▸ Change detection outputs
______________________________

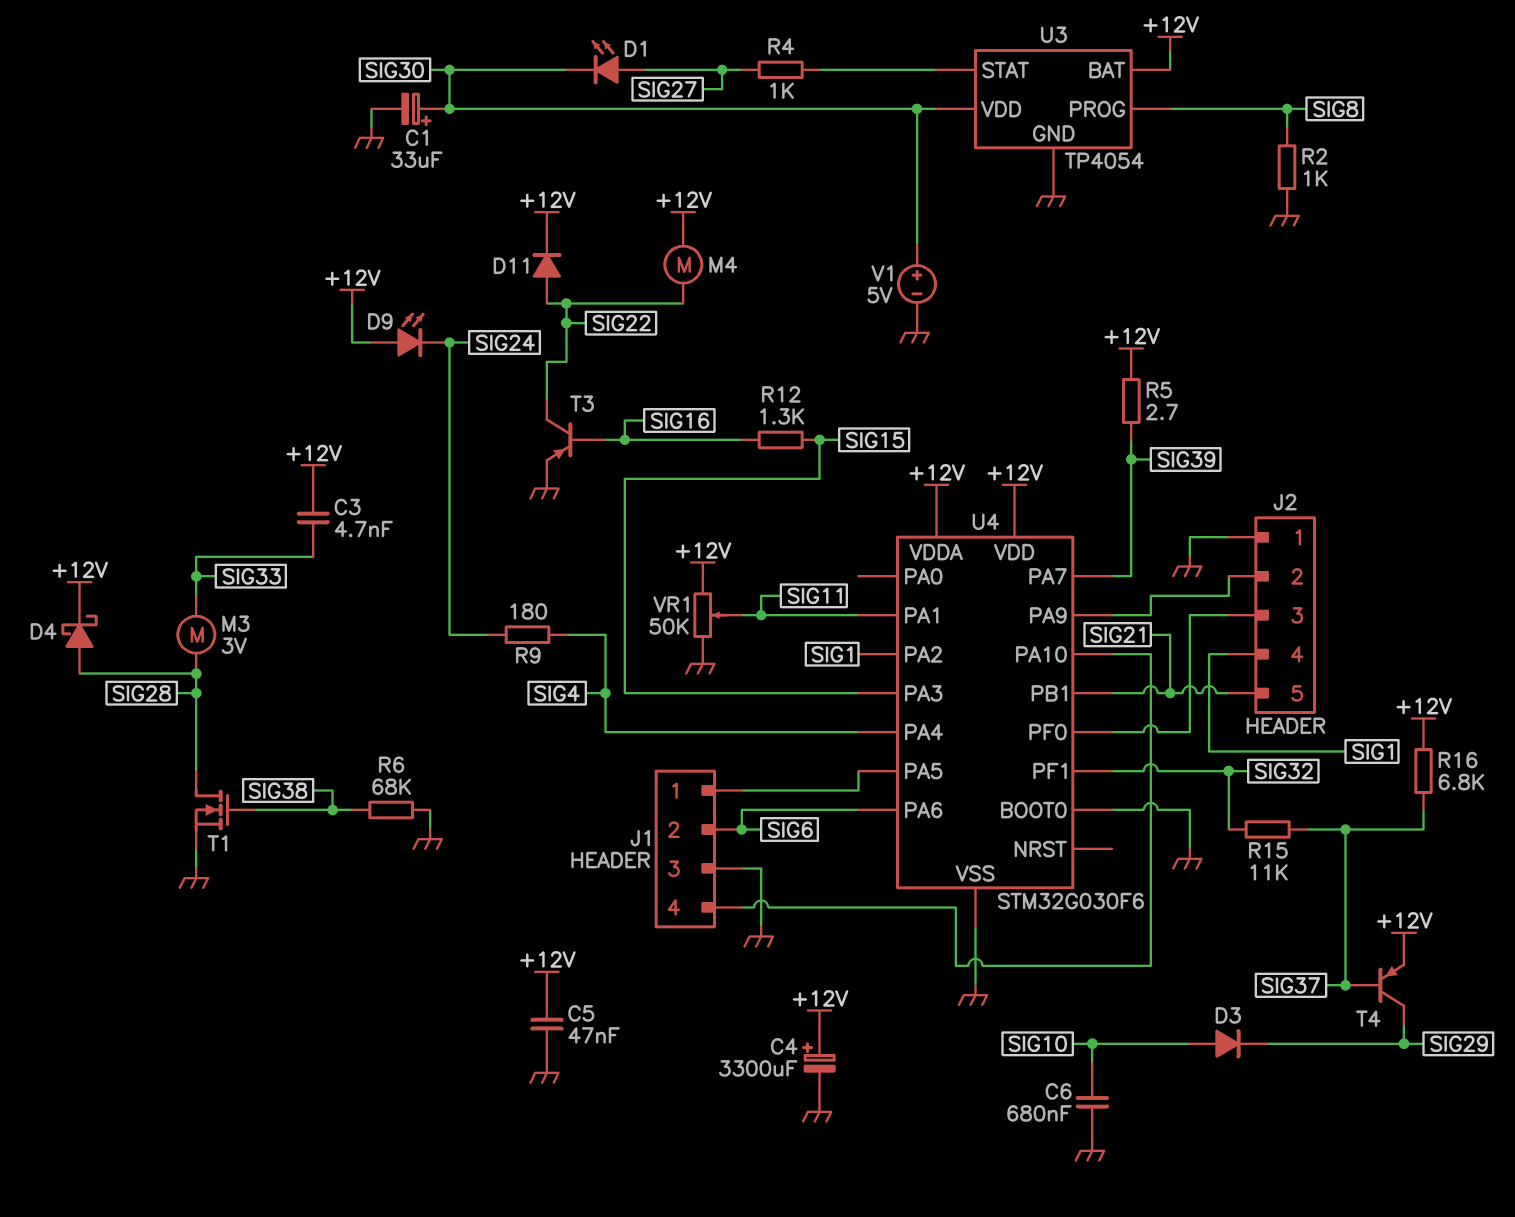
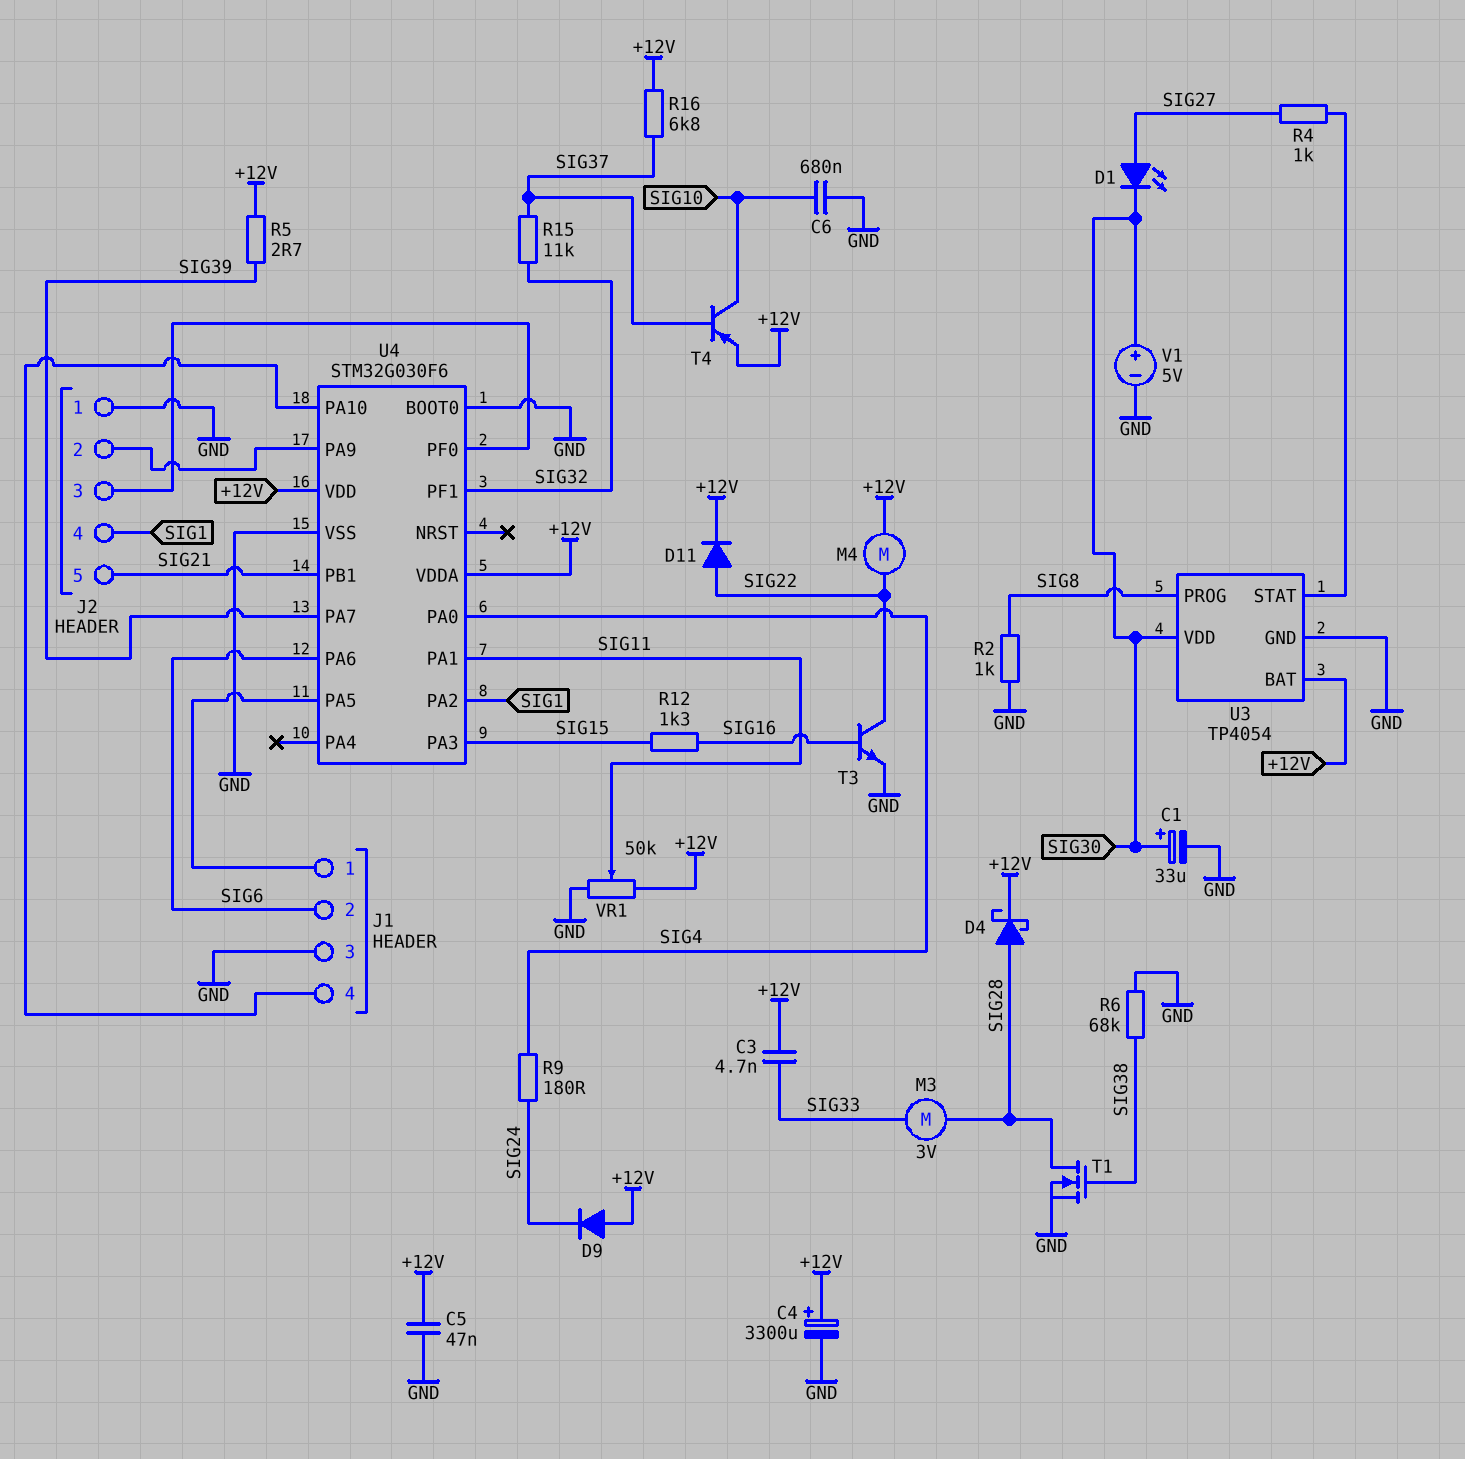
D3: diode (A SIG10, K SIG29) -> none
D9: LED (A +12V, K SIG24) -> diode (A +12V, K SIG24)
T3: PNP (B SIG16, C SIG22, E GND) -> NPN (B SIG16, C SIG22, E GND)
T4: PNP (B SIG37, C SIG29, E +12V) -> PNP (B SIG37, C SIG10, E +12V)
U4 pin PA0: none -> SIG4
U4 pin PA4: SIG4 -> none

______________________________

▸ What needs to be done
In the data above, which lines include "none"? Return those lines.

▸ Task solution
D3: diode (A SIG10, K SIG29) -> none
U4 pin PA0: none -> SIG4
U4 pin PA4: SIG4 -> none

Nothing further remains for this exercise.